_Material for this task_:
Segment Open
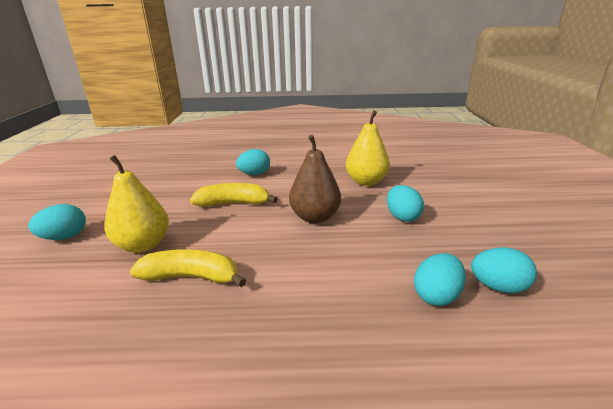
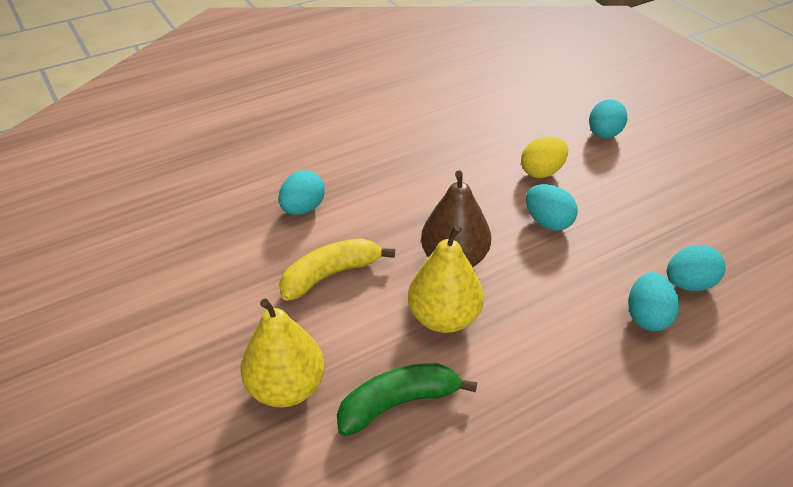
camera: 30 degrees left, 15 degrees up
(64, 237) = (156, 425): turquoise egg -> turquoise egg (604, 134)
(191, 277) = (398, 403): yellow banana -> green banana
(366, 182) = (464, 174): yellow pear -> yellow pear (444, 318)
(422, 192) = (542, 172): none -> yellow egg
Segment Closed
Segment Open
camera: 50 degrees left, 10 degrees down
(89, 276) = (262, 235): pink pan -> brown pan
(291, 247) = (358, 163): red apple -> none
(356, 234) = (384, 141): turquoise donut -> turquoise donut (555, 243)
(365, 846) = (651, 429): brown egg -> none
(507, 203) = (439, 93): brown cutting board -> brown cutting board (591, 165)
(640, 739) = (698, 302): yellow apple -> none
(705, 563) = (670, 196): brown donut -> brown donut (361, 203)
Segment Closed
Segment Open
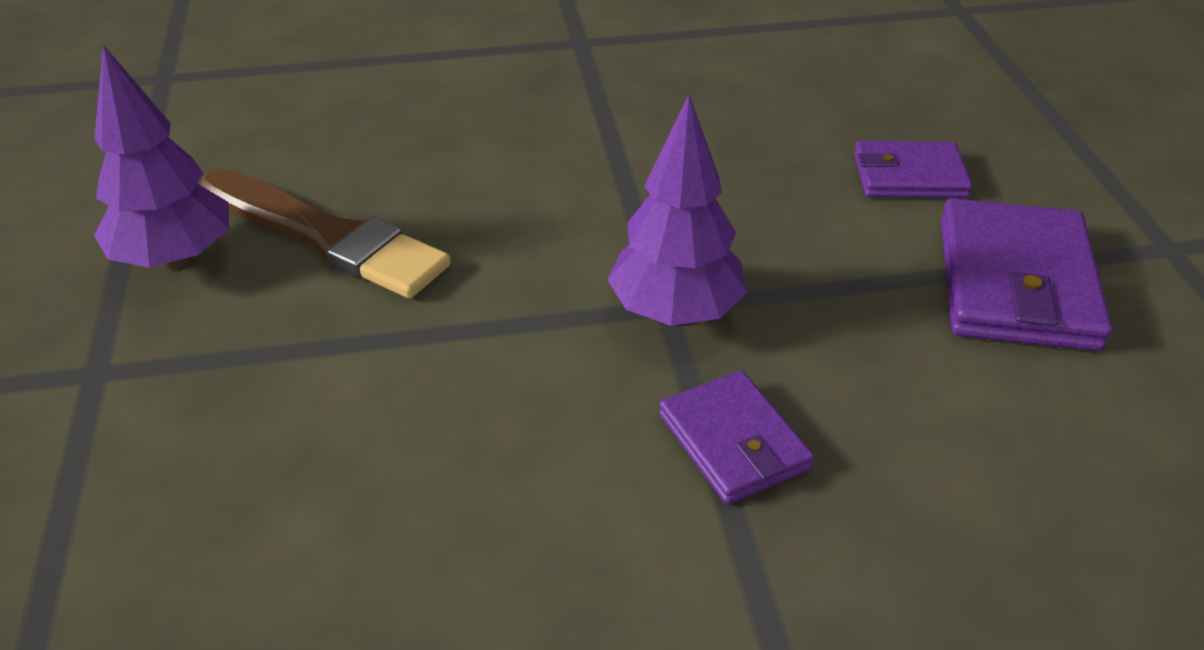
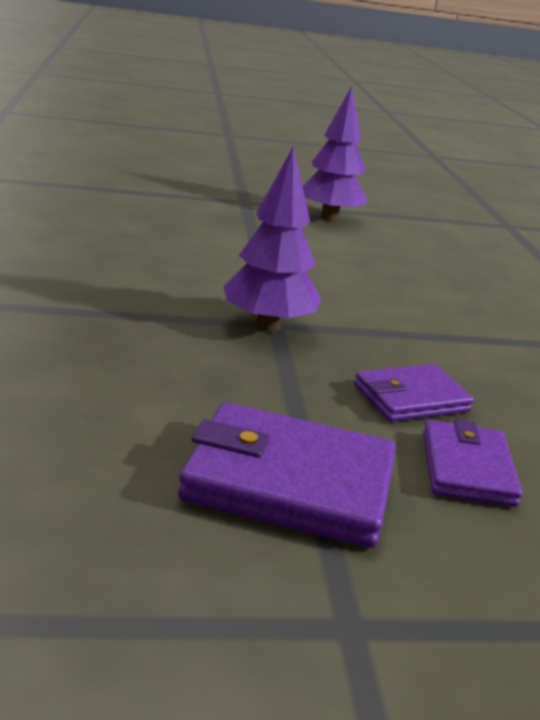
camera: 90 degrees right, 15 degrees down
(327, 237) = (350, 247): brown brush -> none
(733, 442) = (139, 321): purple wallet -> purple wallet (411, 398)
Segment Closed
_Instructions to follow_:
Give back the records above exactly, limited to the lines between the one holding "(89, 276) = (262, 235): pink pan -> brown pan" and the one holding "(507, 203) = (439, 93): brown", inclusive.

_Result of this task_:
(89, 276) = (262, 235): pink pan -> brown pan
(291, 247) = (358, 163): red apple -> none
(356, 234) = (384, 141): turquoise donut -> turquoise donut (555, 243)
(365, 846) = (651, 429): brown egg -> none
(507, 203) = (439, 93): brown cutting board -> brown cutting board (591, 165)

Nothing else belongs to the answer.